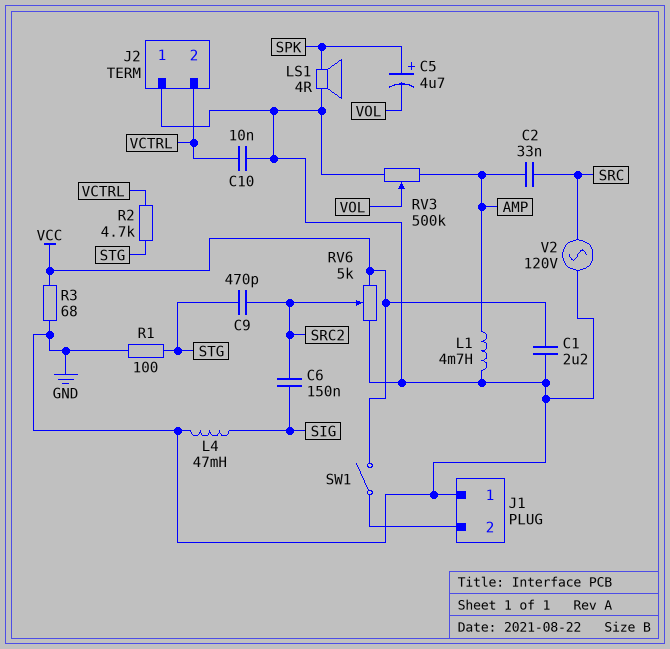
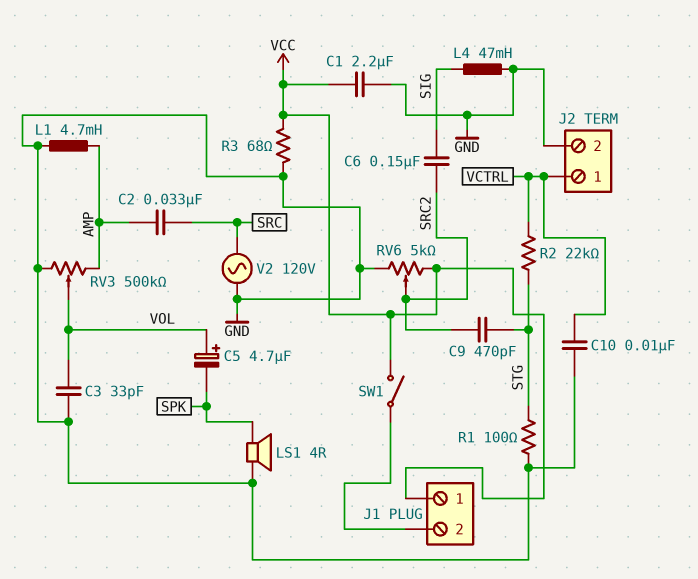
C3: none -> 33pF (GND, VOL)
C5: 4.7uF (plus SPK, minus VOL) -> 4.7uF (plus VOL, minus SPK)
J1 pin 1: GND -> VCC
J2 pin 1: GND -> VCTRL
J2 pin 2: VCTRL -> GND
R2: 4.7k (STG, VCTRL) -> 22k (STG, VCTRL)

= = =

**EXERCISE DIRECTIONS:**
The expected answer is the data retyped exactly, without pictures.

**OUTPUT OF THE EXERCISE:**
C3: none -> 33pF (GND, VOL)
C5: 4.7uF (plus SPK, minus VOL) -> 4.7uF (plus VOL, minus SPK)
J1 pin 1: GND -> VCC
J2 pin 1: GND -> VCTRL
J2 pin 2: VCTRL -> GND
R2: 4.7k (STG, VCTRL) -> 22k (STG, VCTRL)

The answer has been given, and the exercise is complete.